TASK OBJECTIVE - Going through the entries, how many lines include the string "headphones"? Answer only with the number.

RECORDS FOR THIS EXERCISE -

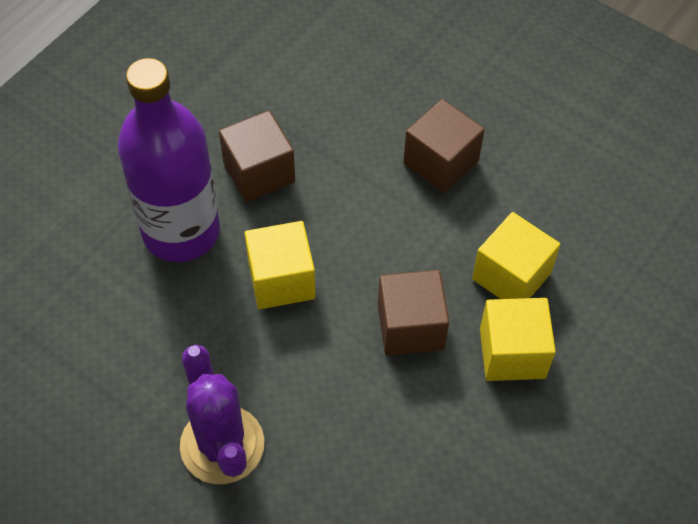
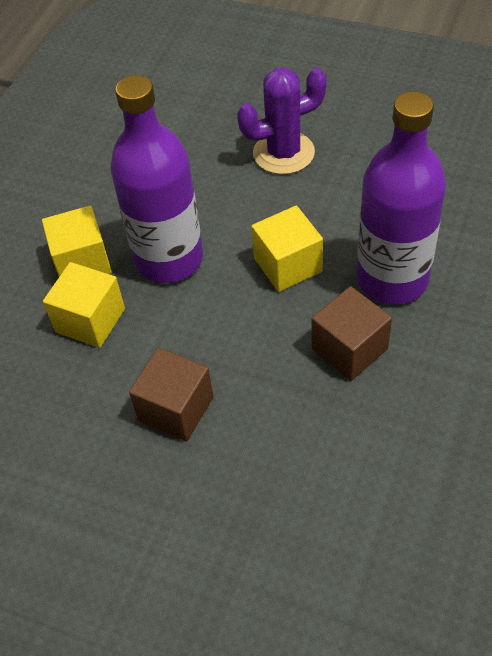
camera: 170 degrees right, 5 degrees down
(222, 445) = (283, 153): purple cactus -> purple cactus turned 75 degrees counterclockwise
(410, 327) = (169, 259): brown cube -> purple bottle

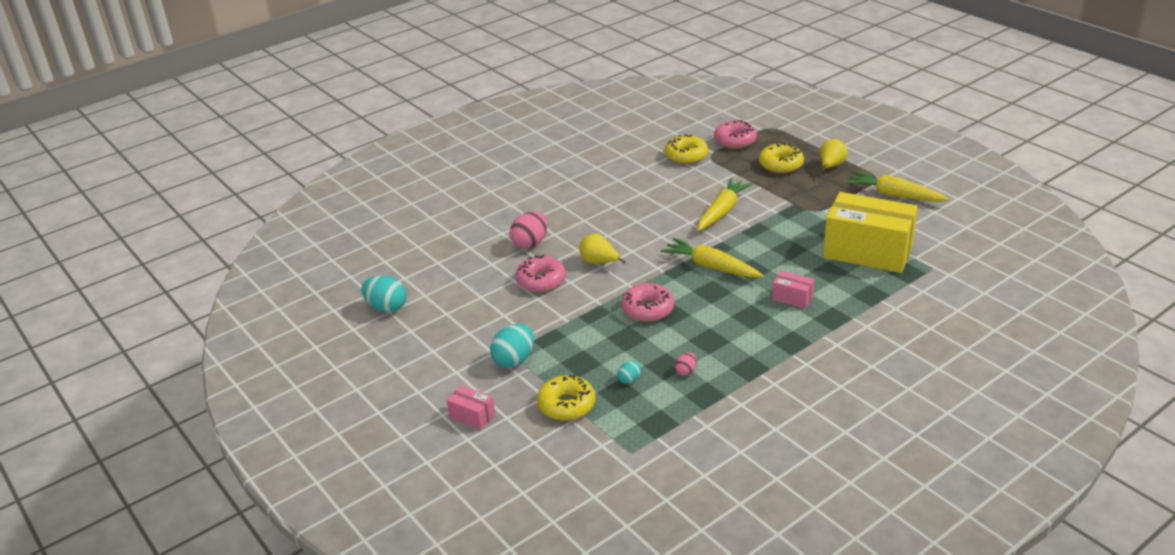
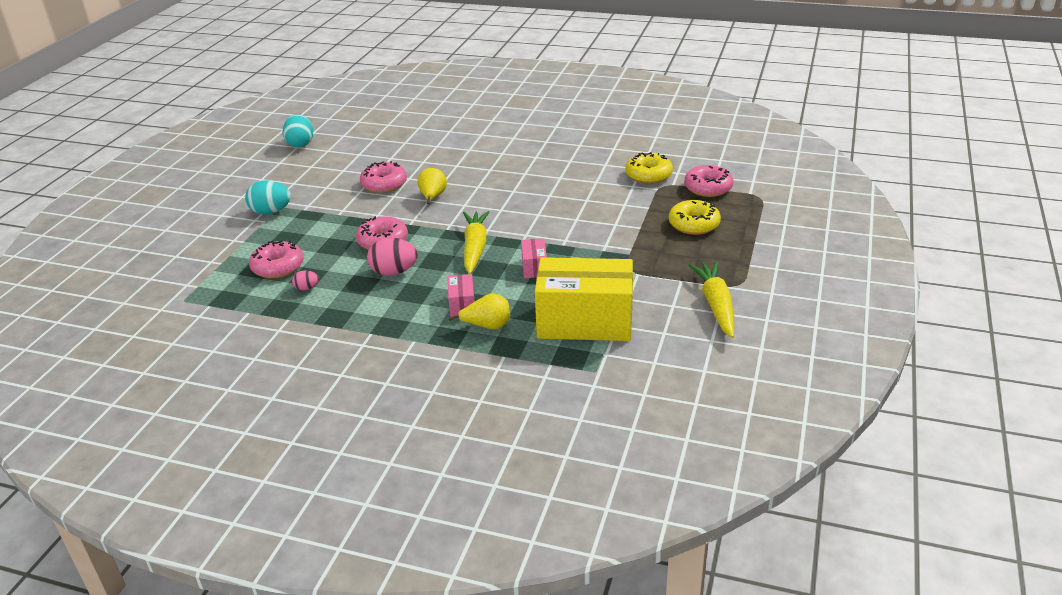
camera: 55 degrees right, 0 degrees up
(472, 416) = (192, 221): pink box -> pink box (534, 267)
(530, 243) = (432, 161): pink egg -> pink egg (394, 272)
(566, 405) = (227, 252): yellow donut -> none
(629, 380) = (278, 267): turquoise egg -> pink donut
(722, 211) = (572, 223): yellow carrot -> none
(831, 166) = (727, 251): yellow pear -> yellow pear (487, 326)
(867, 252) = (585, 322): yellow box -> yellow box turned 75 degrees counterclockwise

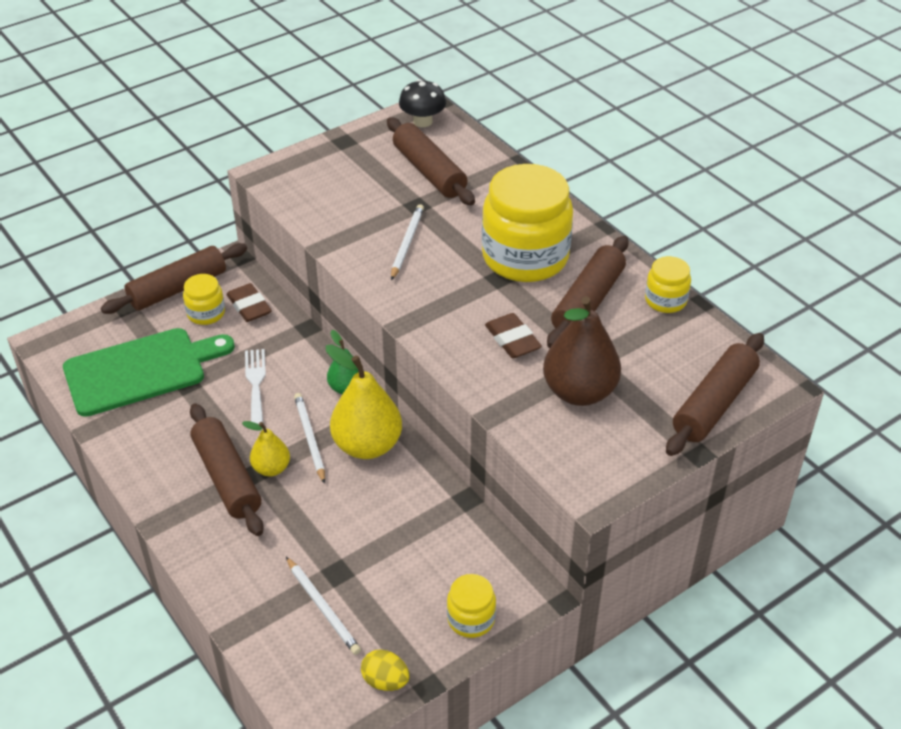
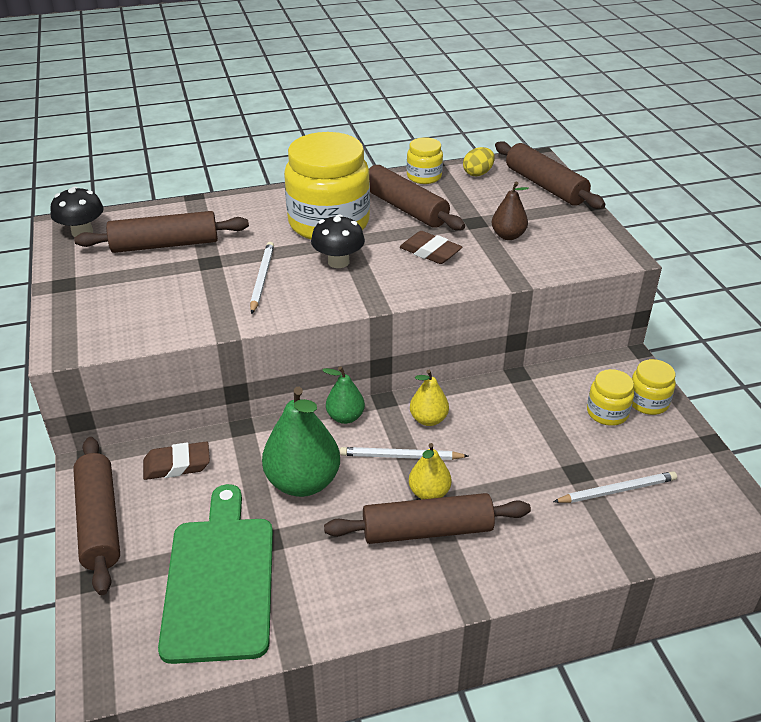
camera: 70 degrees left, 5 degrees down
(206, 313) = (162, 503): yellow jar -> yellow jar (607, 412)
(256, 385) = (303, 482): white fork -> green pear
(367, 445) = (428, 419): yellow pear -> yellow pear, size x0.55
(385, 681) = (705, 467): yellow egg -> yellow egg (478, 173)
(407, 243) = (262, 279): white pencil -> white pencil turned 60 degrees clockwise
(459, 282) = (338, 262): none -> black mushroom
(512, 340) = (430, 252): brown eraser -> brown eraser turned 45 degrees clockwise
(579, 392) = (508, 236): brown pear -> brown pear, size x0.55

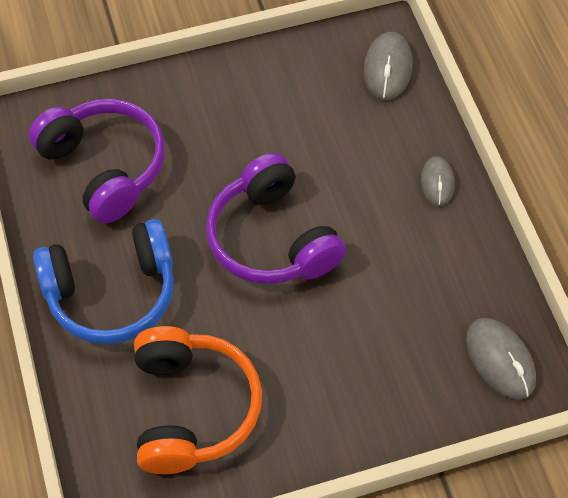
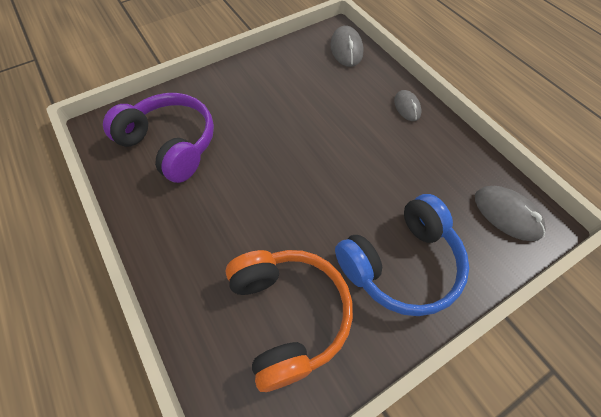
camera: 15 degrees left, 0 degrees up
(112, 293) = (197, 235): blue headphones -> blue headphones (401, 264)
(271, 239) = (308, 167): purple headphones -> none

---

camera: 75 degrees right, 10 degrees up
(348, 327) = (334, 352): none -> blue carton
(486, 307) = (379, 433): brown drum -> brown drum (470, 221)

EXERCISE ANSWER - 2